↓

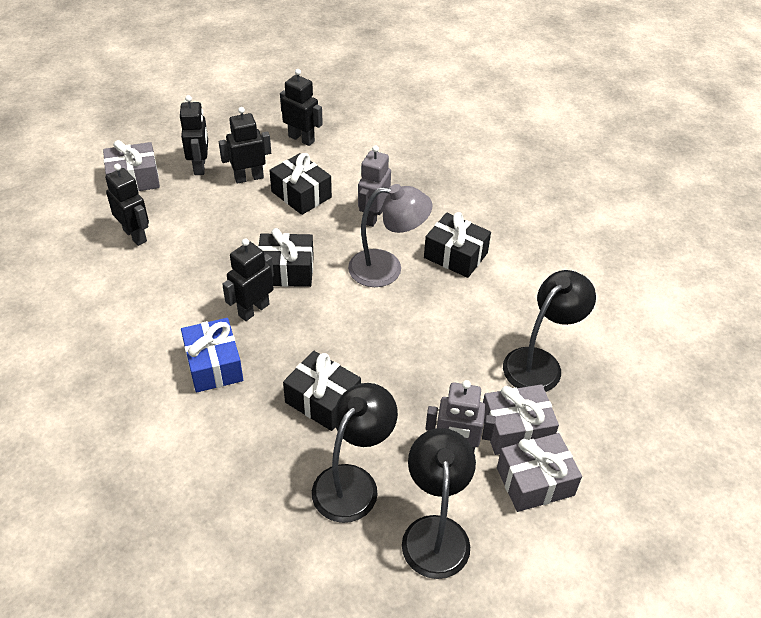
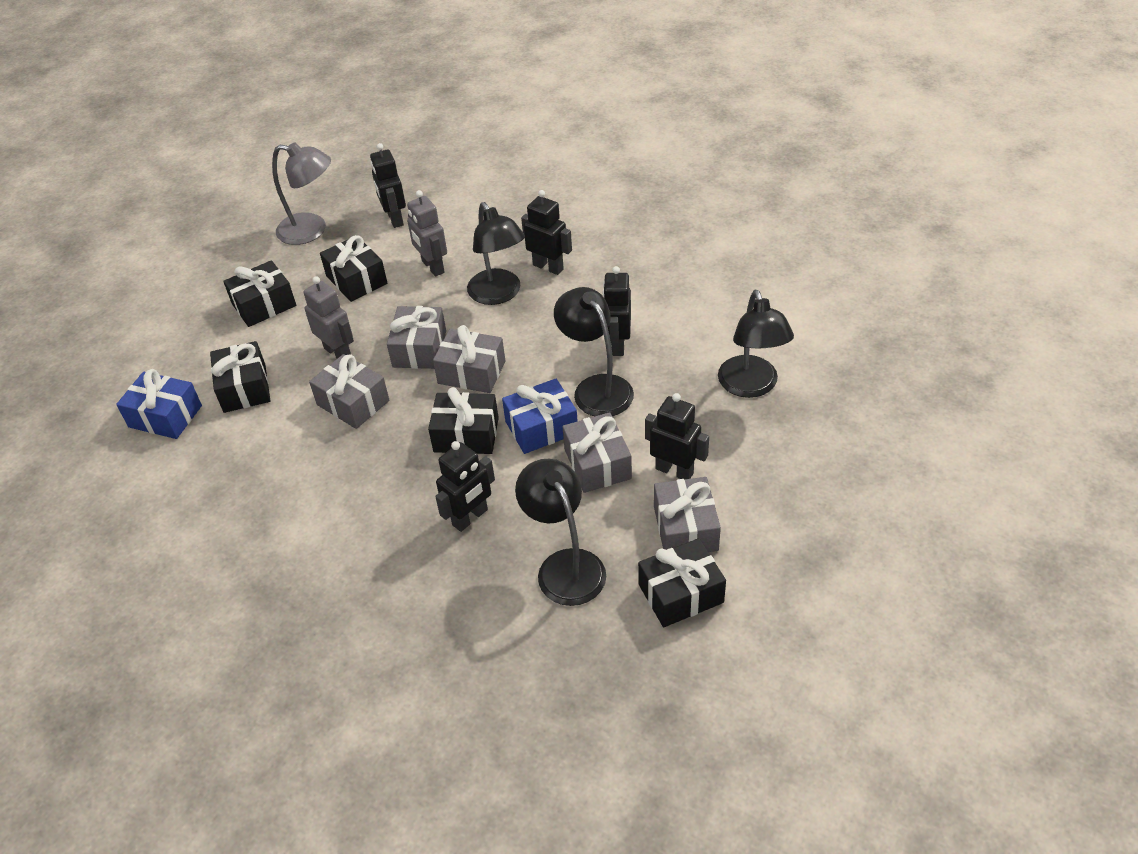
black gift: 4 -> 5
black lamp: 3 -> 4
blue gift: 1 -> 2
grey gift: 3 -> 5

↑

__Task__: Repeat the material above exactly; any picture in it is left out.

__Exercise answer__:
black gift: 4 -> 5
black lamp: 3 -> 4
blue gift: 1 -> 2
grey gift: 3 -> 5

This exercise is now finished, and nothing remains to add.